■ EXERCISE DESCRIPTION: Search the records below for the word "bell" and show every line where it occurs.
** Opening SUPPLIED MATERIAL block **
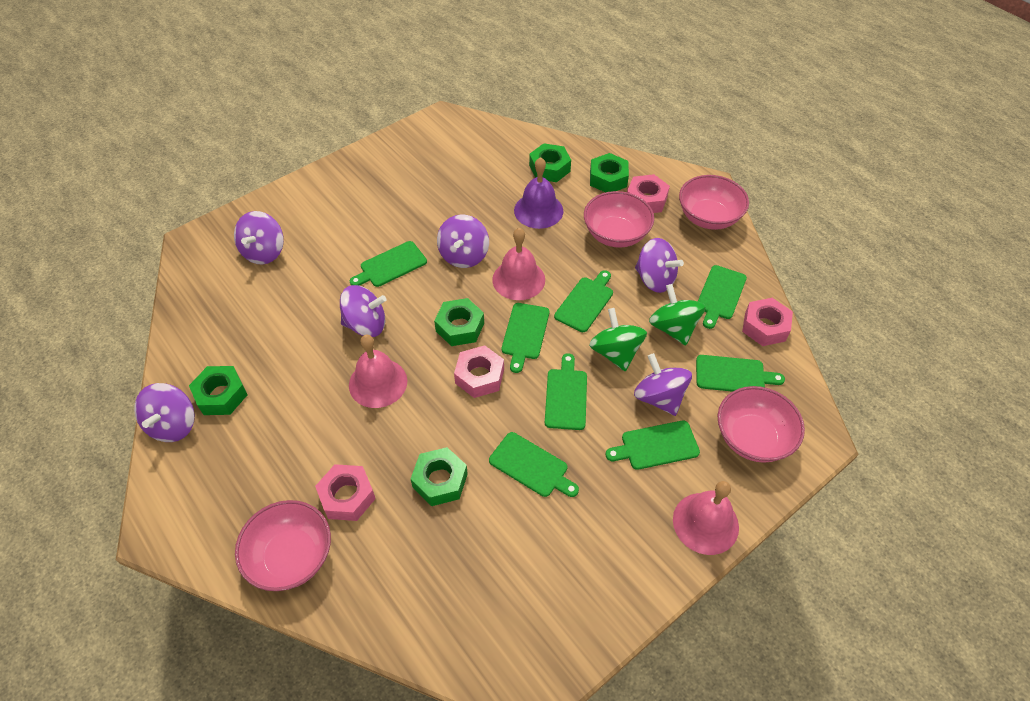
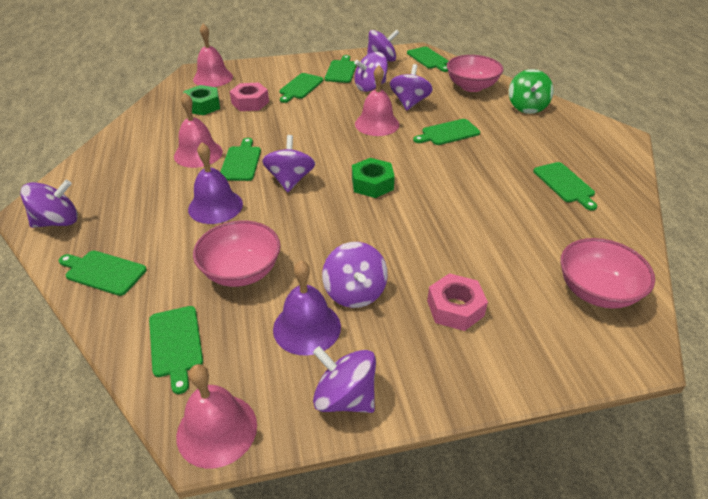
green nut: [189,366,248,415] [411,447,468,506] [434,298,484,346] [529,143,571,182] [590,153,629,193] = 5 -> [184,85,220,115] [352,158,395,198] = 2
green spinning top: [589,308,647,371] [649,284,706,345] = 2 -> [509,69,554,114] = 1
pink bell: [349,335,407,408] [492,228,545,300] [673,481,739,555] = 3 -> [174,93,223,168] [176,364,257,469] [193,24,233,87] [355,66,399,136] = 4
pink bowl: [235,500,331,591] [584,191,654,248] [679,175,749,230] [718,386,805,463] = 4 -> [193,220,281,287] [447,55,503,92] [560,238,655,309] = 3
pink nut: [315,464,376,521] [454,345,504,398] [627,174,670,213] [742,298,793,346] = 4 -> [230,83,269,111] [427,273,488,331] = 2
purple bell: [514,157,563,229] = 1 -> [188,142,243,224] [273,260,341,356] = 2
purple spinning top: [134,383,195,442] [234,211,284,265] [340,285,386,337] [437,215,489,268] [634,353,692,416] [635,238,684,293] = 6 -> [20,180,78,228] [262,135,315,192] [313,346,376,413] [322,242,388,308] [354,52,388,92] [367,29,399,62] [390,64,433,110] = 7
** Closing SUPPLIED MATERIAL block **
■ SOLUTION FOR THIS EXERCISE:
pink bell: [349,335,407,408] [492,228,545,300] [673,481,739,555] = 3 -> [174,93,223,168] [176,364,257,469] [193,24,233,87] [355,66,399,136] = 4
purple bell: [514,157,563,229] = 1 -> [188,142,243,224] [273,260,341,356] = 2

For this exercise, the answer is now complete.